#### [EXERCISE DETAILS]
In the entries below, find the line with "C101: none -> 330uF (plus +9V, minus N_17)" and the line with "U114: buffer 74LS07". Print those two and everything between them exactly, and nothing else.

#### [RECORDS SHOWN]
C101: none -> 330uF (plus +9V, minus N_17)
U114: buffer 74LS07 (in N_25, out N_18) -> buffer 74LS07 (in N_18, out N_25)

...

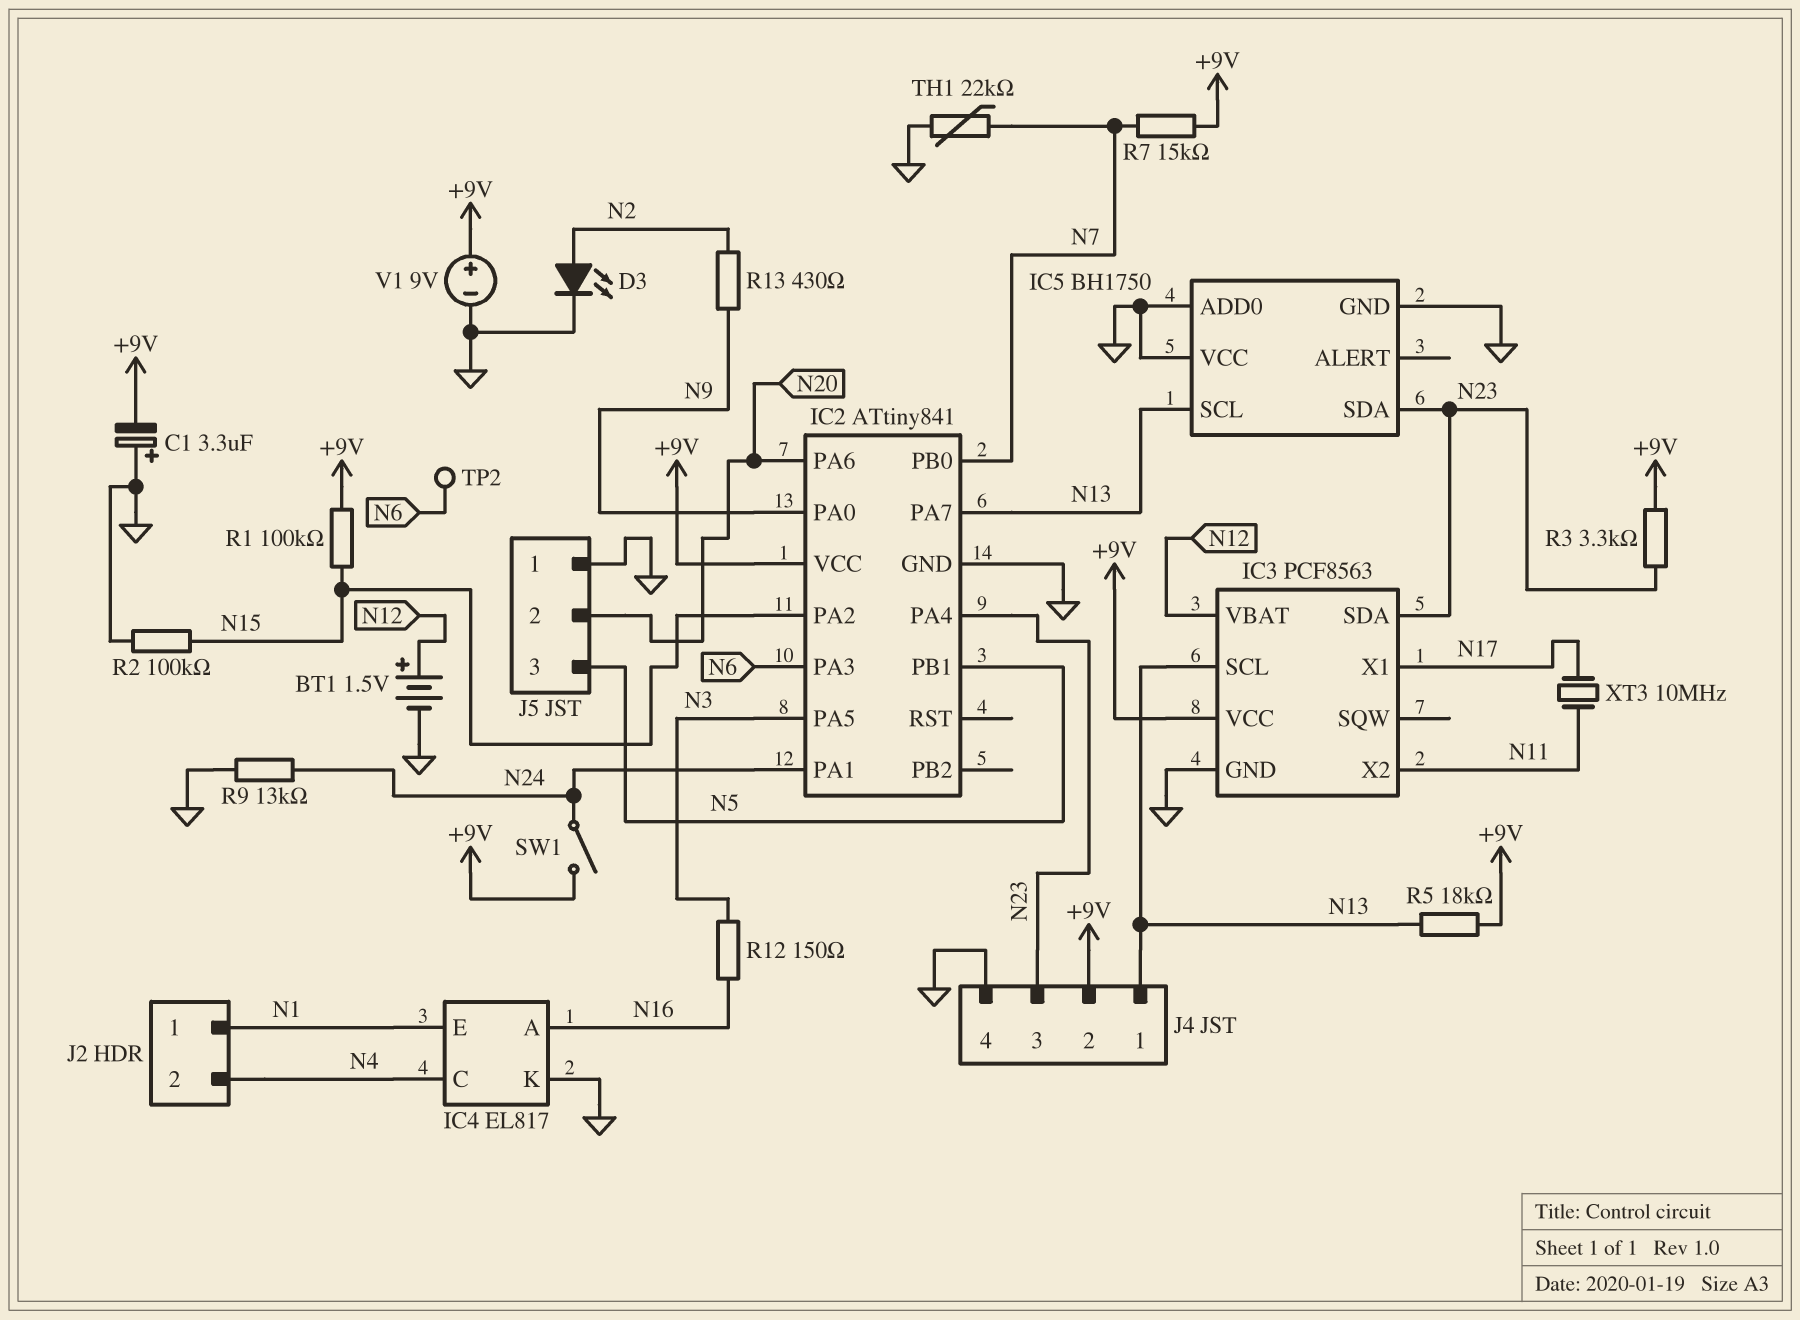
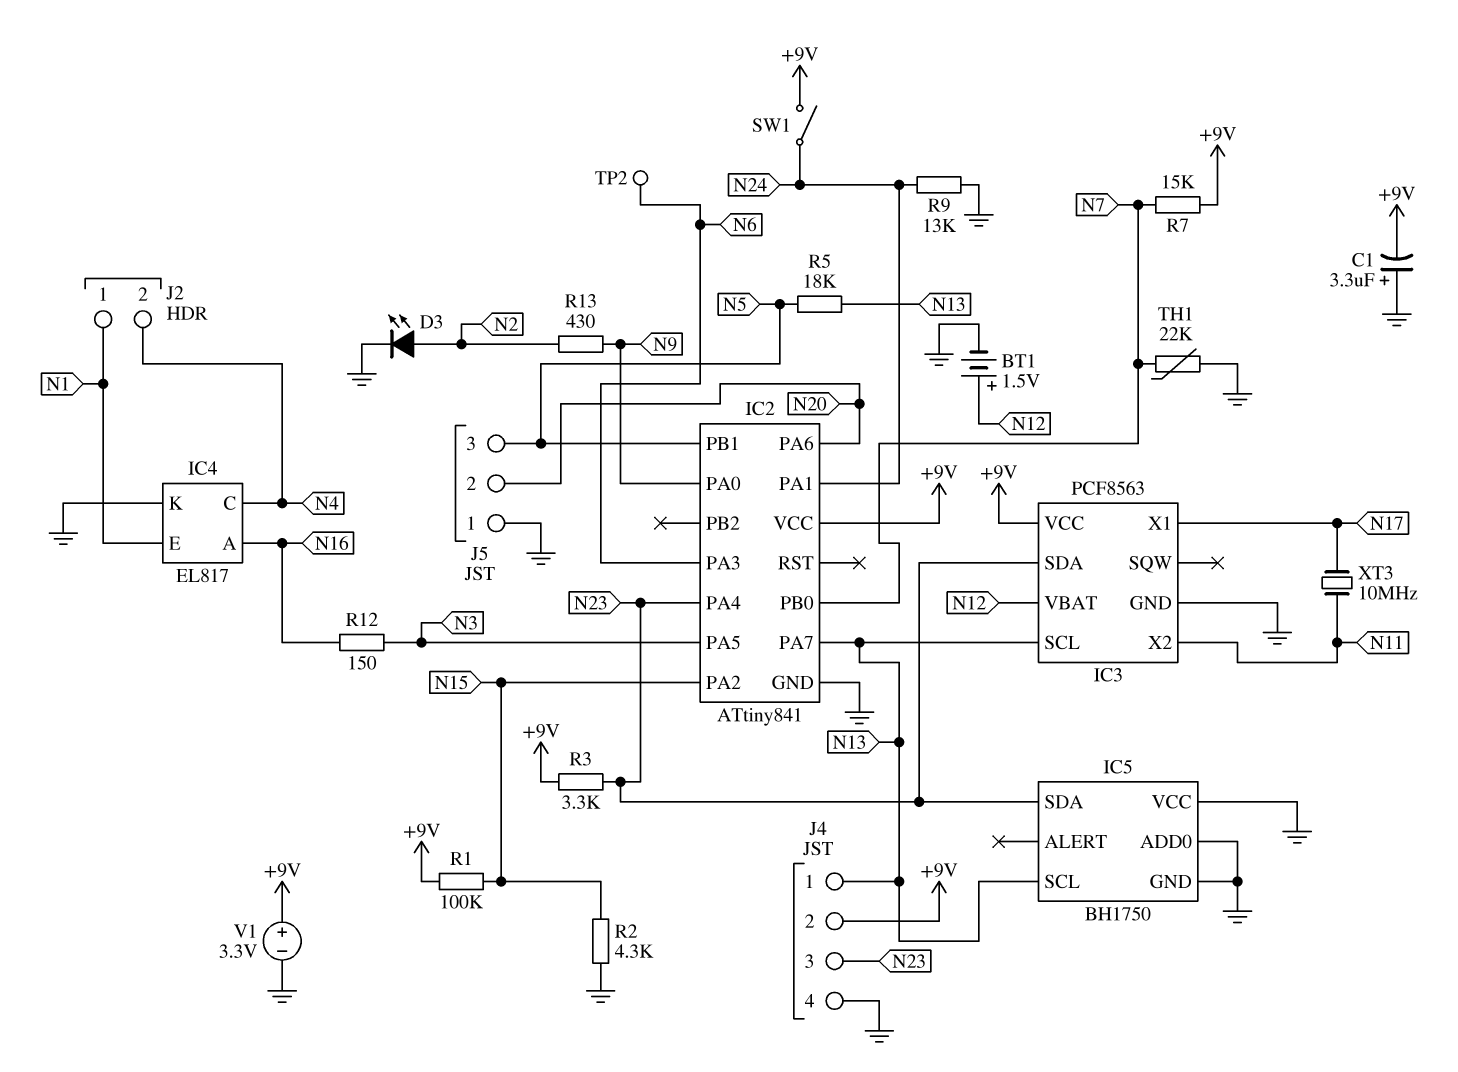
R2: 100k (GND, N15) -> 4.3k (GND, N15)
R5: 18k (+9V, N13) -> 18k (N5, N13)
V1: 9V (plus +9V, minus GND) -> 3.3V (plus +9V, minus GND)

#### [EXPECTED OUTPUT]
C101: none -> 330uF (plus +9V, minus N_17)
U114: buffer 74LS07 (in N_25, out N_18) -> buffer 74LS07 (in N_18, out N_25)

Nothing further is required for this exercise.